Items from a data source:
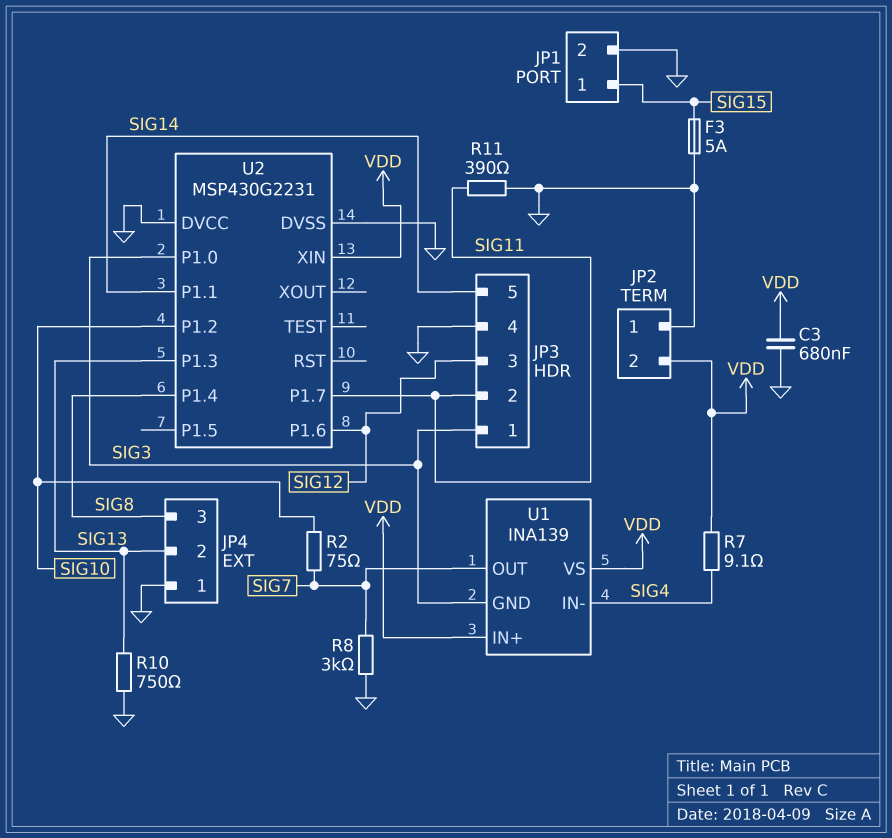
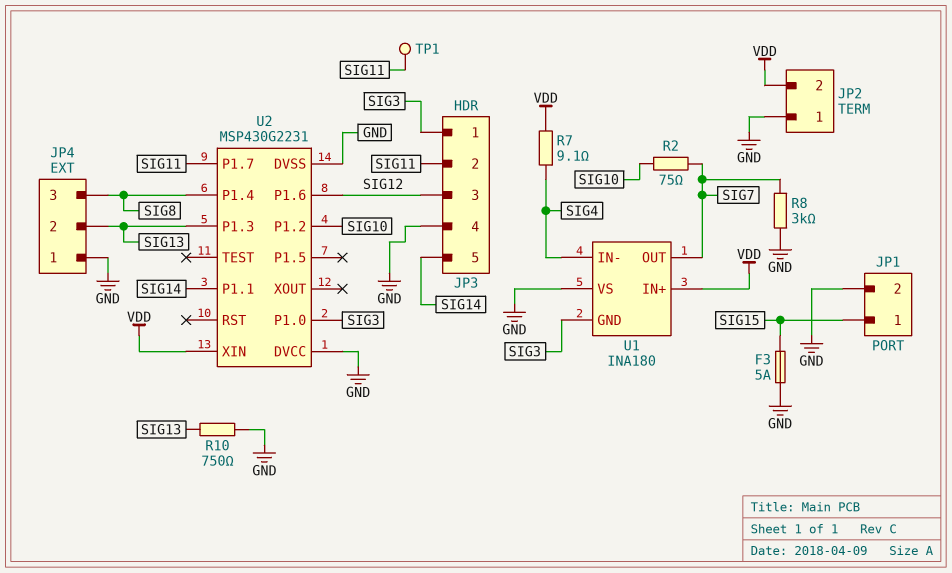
C3: 680nF (GND, VDD) -> none
R11: 390 (GND, SIG11) -> none
TP1: none -> test point (SIG11)
U1: INA139 -> INA180
U1 pin VS: VDD -> GND

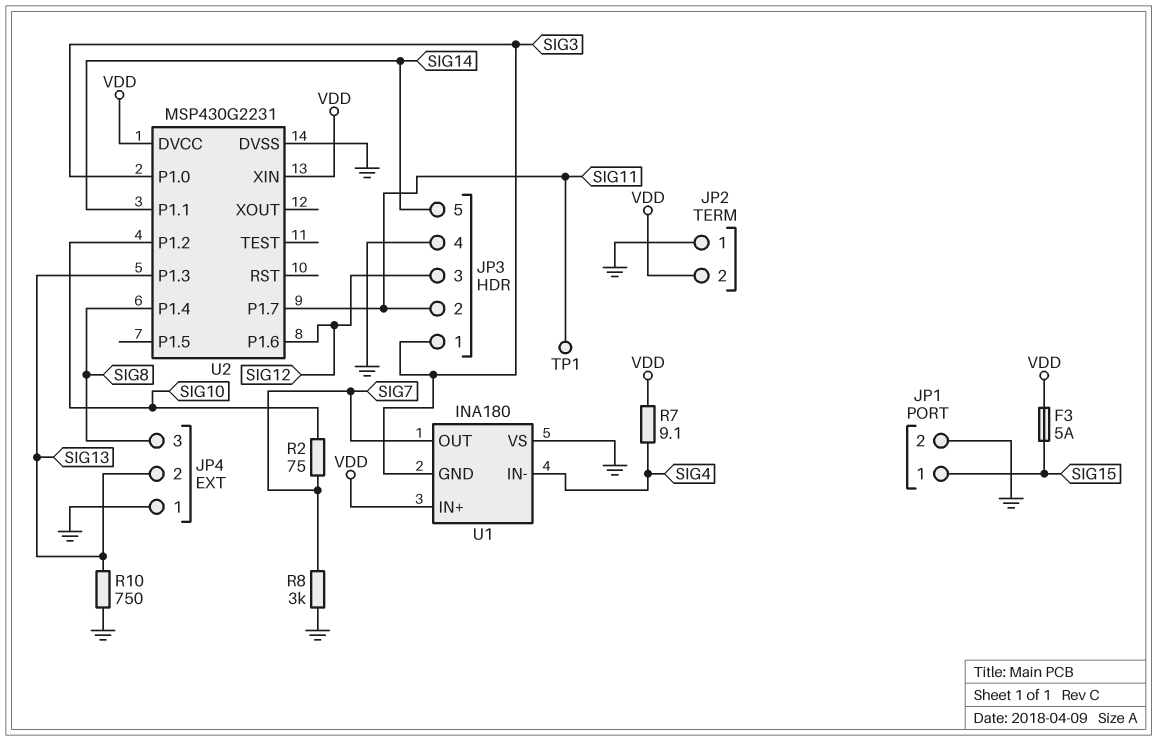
F3: 5A (GND, SIG15) -> 5A (SIG15, VDD)
U2 pin DVCC: GND -> VDD

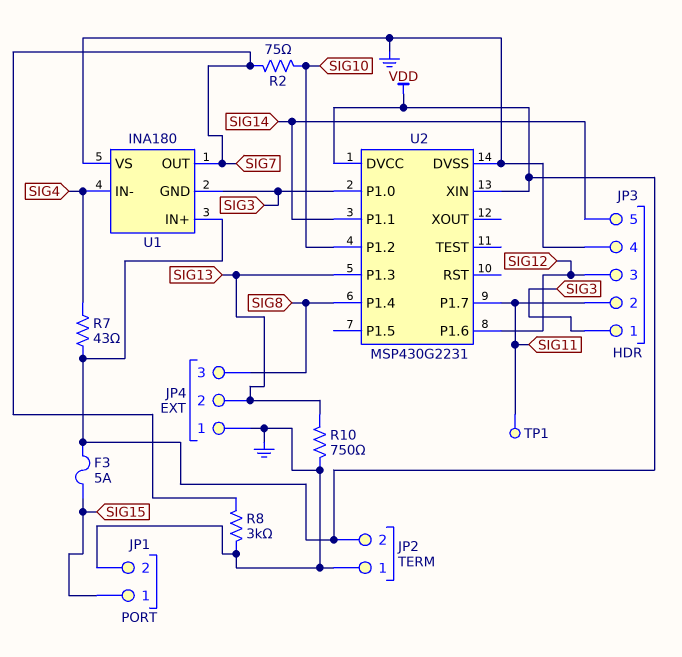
R7: 9.1 (SIG4, VDD) -> 43 (SIG4, VDD)

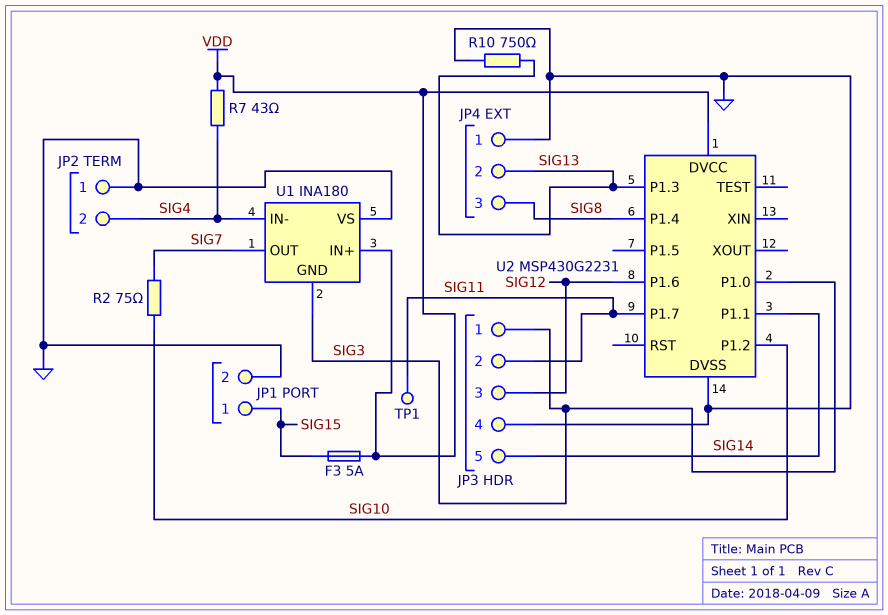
JP2 pin 2: VDD -> SIG4
R8: 3k (GND, SIG7) -> none
U2 pin XIN: VDD -> none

» EXERCISE
Your answer must be an exact copy of the records, with every picture left out.

» EXERCISE SOLUTION
C3: 680nF (GND, VDD) -> none
R11: 390 (GND, SIG11) -> none
TP1: none -> test point (SIG11)
U1: INA139 -> INA180
U1 pin VS: VDD -> GND

F3: 5A (GND, SIG15) -> 5A (SIG15, VDD)
U2 pin DVCC: GND -> VDD

R7: 9.1 (SIG4, VDD) -> 43 (SIG4, VDD)

JP2 pin 2: VDD -> SIG4
R8: 3k (GND, SIG7) -> none
U2 pin XIN: VDD -> none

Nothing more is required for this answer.